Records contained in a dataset
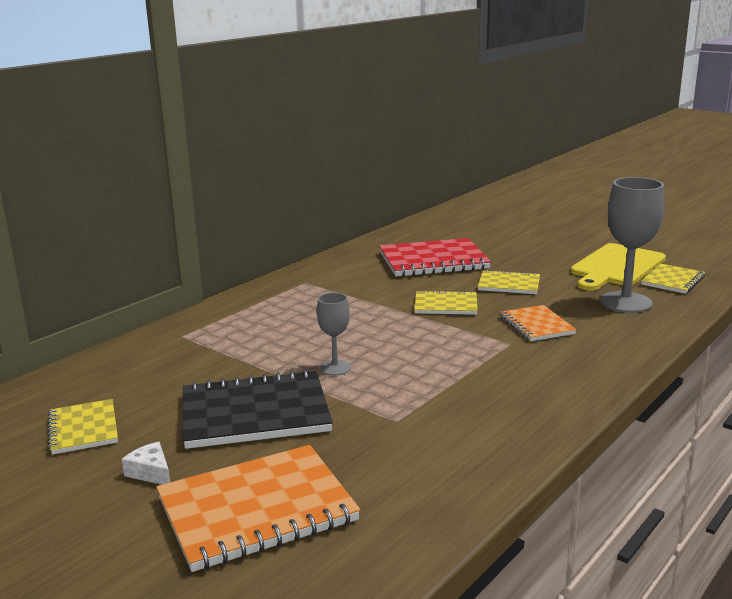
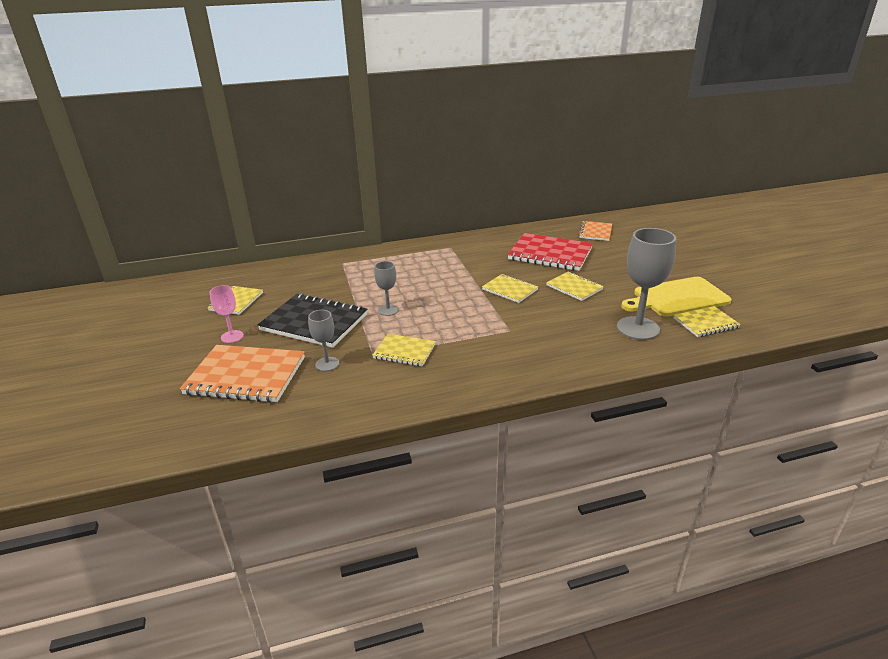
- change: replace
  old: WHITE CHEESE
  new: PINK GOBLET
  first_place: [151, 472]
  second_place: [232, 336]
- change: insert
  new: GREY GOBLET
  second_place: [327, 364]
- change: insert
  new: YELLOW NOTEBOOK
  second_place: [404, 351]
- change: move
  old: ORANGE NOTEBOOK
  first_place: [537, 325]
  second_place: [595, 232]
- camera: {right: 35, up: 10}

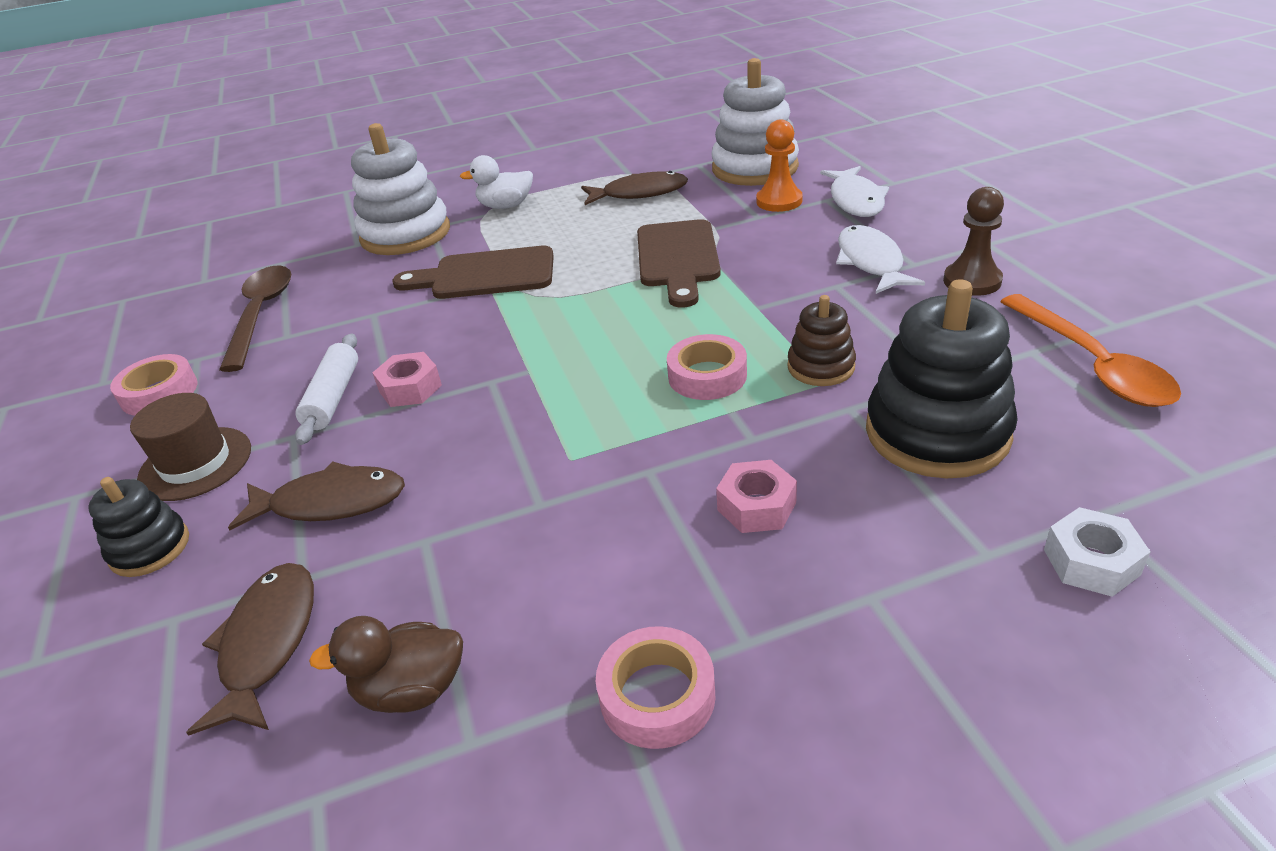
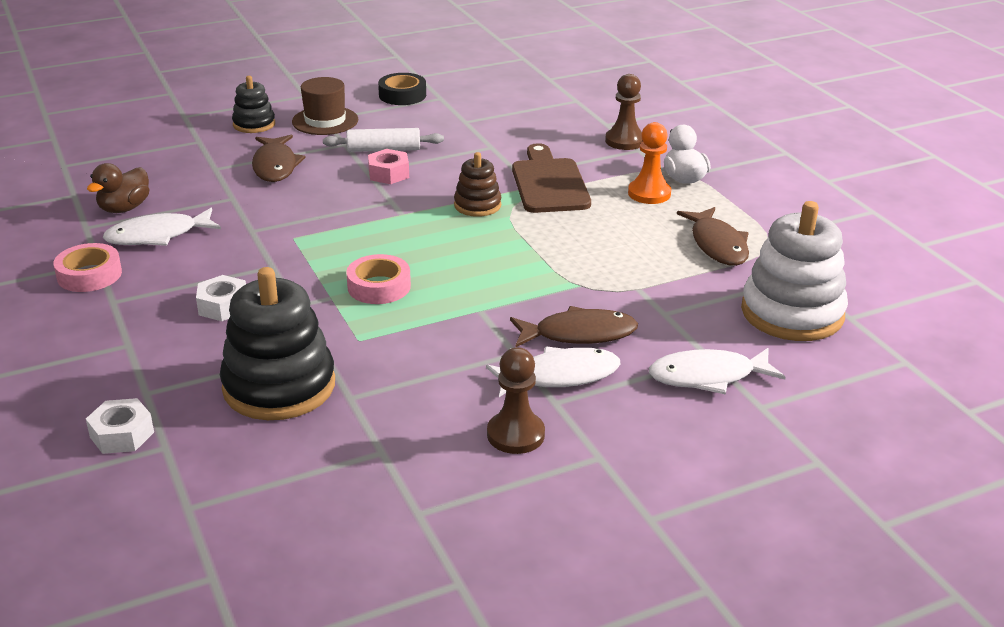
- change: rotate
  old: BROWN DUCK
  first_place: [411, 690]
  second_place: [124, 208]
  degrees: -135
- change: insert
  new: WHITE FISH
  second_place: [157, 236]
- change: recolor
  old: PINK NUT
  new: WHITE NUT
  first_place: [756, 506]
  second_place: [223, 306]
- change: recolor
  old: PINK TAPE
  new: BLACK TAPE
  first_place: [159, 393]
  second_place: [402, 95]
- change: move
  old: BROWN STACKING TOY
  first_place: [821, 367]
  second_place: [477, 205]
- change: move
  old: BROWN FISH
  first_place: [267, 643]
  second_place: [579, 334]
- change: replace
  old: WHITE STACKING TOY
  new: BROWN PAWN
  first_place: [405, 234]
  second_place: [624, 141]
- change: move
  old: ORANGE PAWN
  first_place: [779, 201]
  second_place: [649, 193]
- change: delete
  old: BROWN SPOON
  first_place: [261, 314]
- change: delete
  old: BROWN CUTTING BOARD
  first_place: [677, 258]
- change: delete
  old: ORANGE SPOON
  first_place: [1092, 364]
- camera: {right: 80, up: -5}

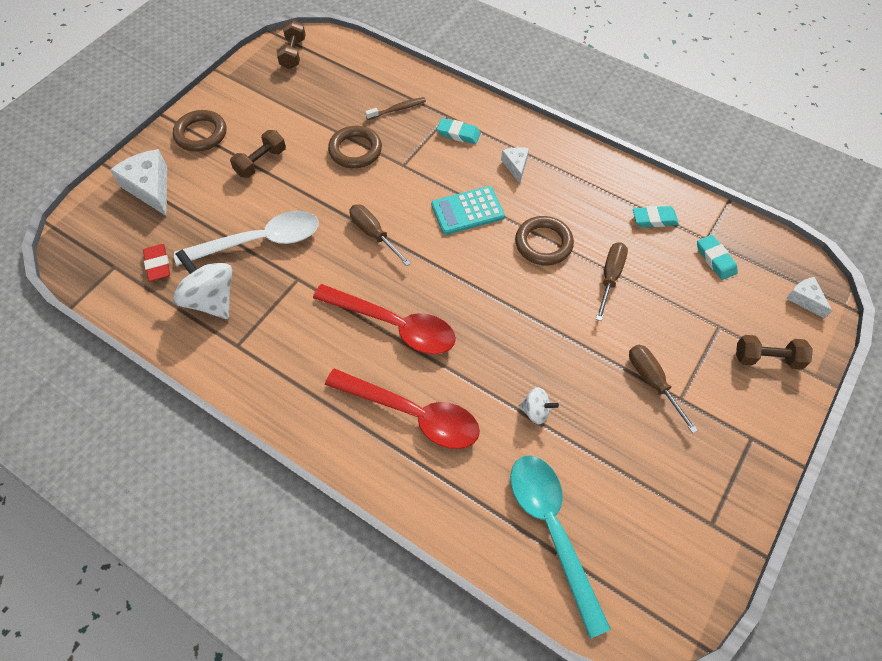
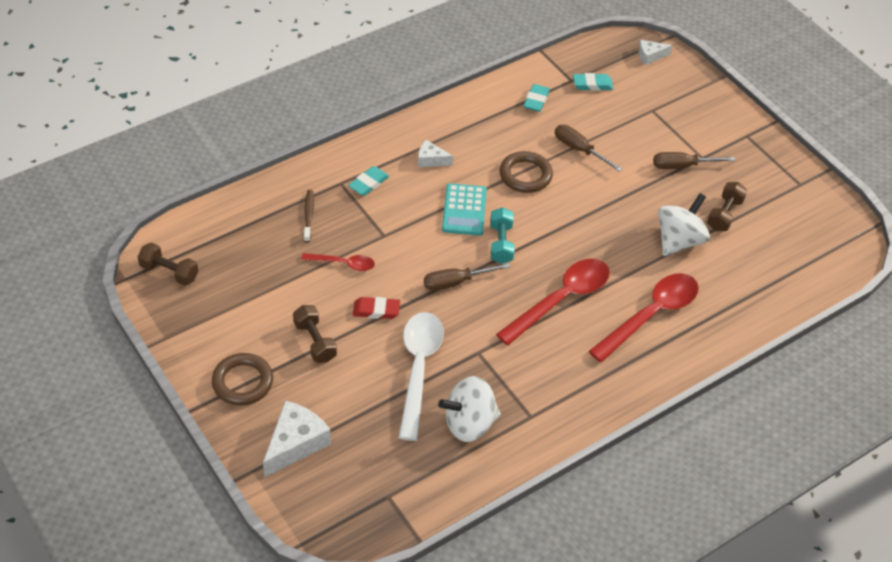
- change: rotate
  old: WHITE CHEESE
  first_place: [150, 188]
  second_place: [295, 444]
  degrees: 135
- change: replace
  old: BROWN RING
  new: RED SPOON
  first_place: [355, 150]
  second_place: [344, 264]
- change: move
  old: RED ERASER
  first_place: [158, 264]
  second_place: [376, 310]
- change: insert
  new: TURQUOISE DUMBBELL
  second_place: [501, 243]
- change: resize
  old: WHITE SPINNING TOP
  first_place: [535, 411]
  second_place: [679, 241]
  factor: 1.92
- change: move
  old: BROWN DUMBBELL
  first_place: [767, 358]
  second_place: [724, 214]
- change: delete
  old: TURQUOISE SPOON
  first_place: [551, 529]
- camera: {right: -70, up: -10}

Try it: Go through the records and copy each line with "NOTEBOOK" in it.

Answer:
  new: YELLOW NOTEBOOK
  old: ORANGE NOTEBOOK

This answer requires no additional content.